→ Work to be completed
Leaving out the pictures, return each line of the entries from the first through the line with "P1 pin 1: -9V -> GND", and only those lines.

"""

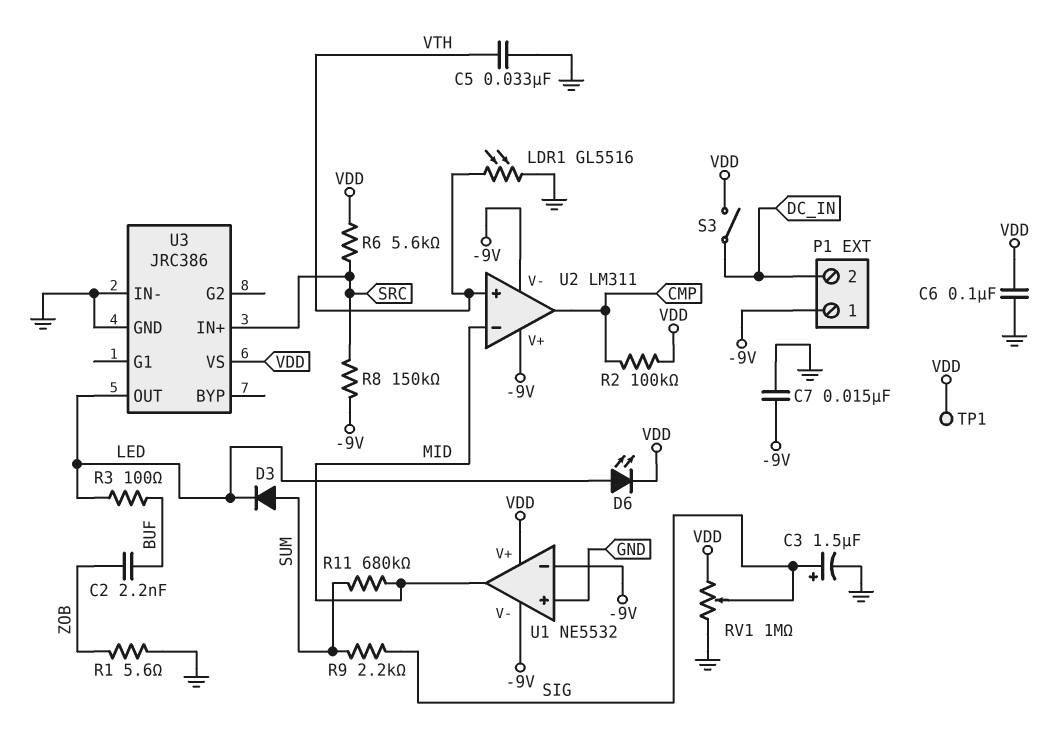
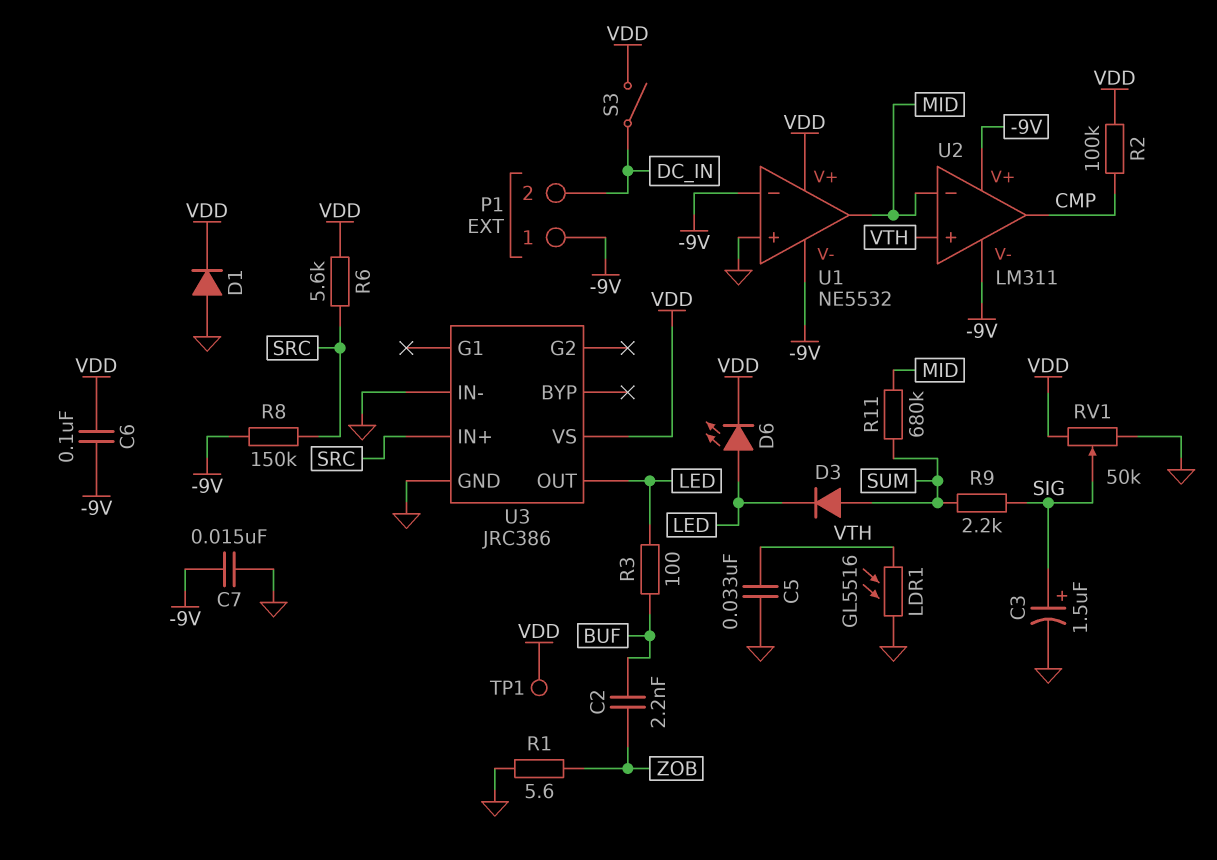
C6: 100nF (GND, VDD) -> 100nF (-9V, VDD)
D1: none -> diode (A GND, K VDD)
RV1: 1M (GND, VDD, wiper SIG) -> 50k (GND, VDD, wiper SIG)

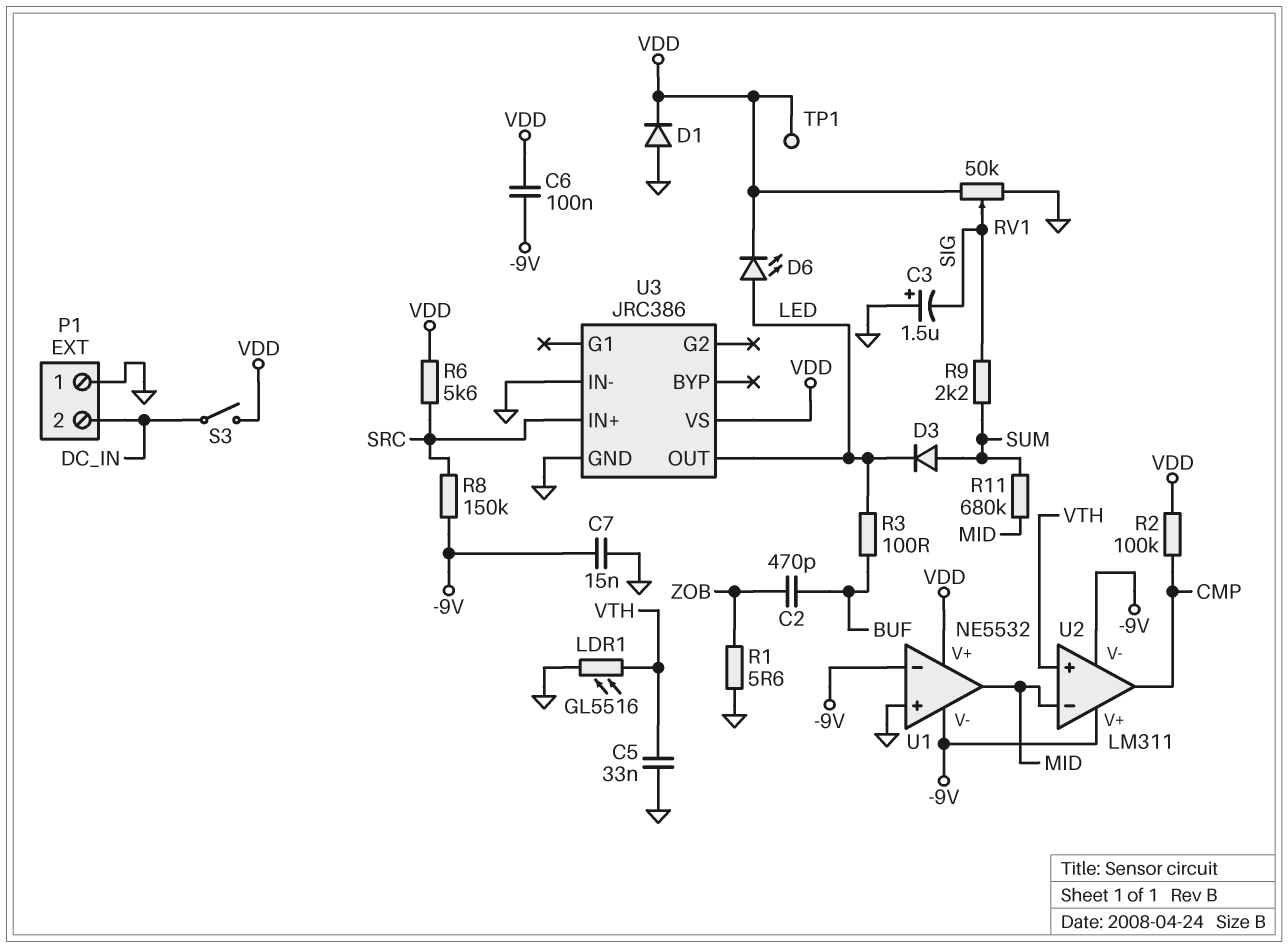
C2: 2.2nF (BUF, ZOB) -> 470pF (BUF, ZOB)
C3: 1.5uF (plus SIG, minus GND) -> 1.5uF (plus GND, minus SIG)
P1 pin 1: -9V -> GND

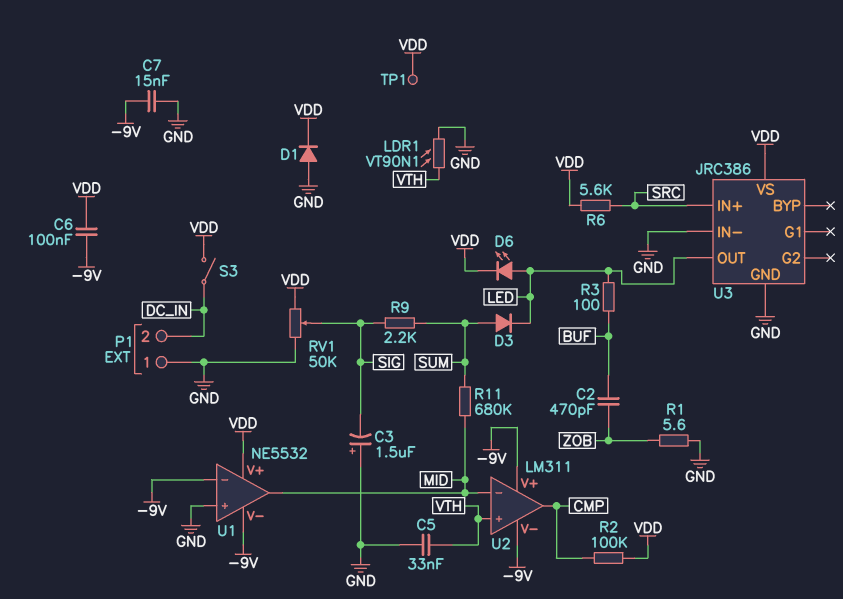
LDR1: GL5516 (GND, VTH) -> VT90N1 (GND, VTH)
R8: 150k (-9V, SRC) -> none

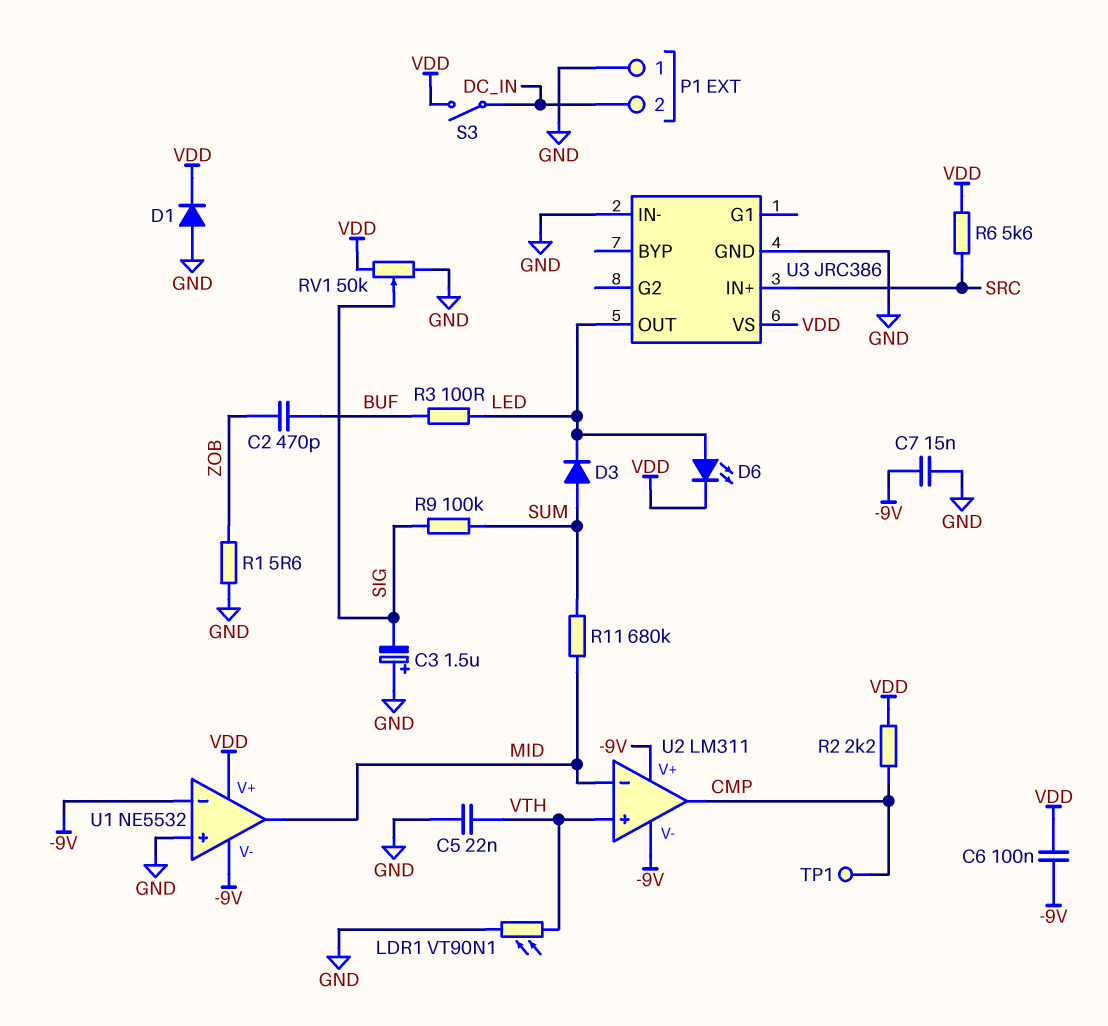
C5: 33nF (GND, VTH) -> 22nF (GND, VTH)
R2: 100k (CMP, VDD) -> 2.2k (CMP, VDD)
R9: 2.2k (SIG, SUM) -> 100k (SIG, SUM)
TP1: test point (VDD) -> test point (CMP)

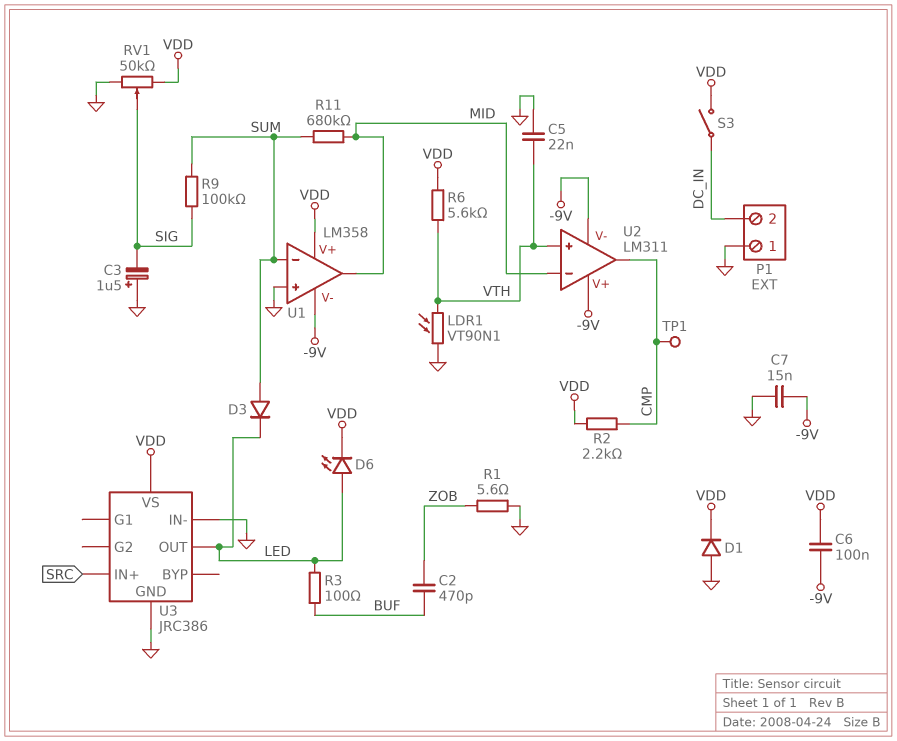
R6: 5.6k (SRC, VDD) -> 5.6k (VDD, VTH)
U1: NE5532 -> LM358
U1 pin in-: -9V -> SUM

"""

→ Response box
C6: 100nF (GND, VDD) -> 100nF (-9V, VDD)
D1: none -> diode (A GND, K VDD)
RV1: 1M (GND, VDD, wiper SIG) -> 50k (GND, VDD, wiper SIG)

C2: 2.2nF (BUF, ZOB) -> 470pF (BUF, ZOB)
C3: 1.5uF (plus SIG, minus GND) -> 1.5uF (plus GND, minus SIG)
P1 pin 1: -9V -> GND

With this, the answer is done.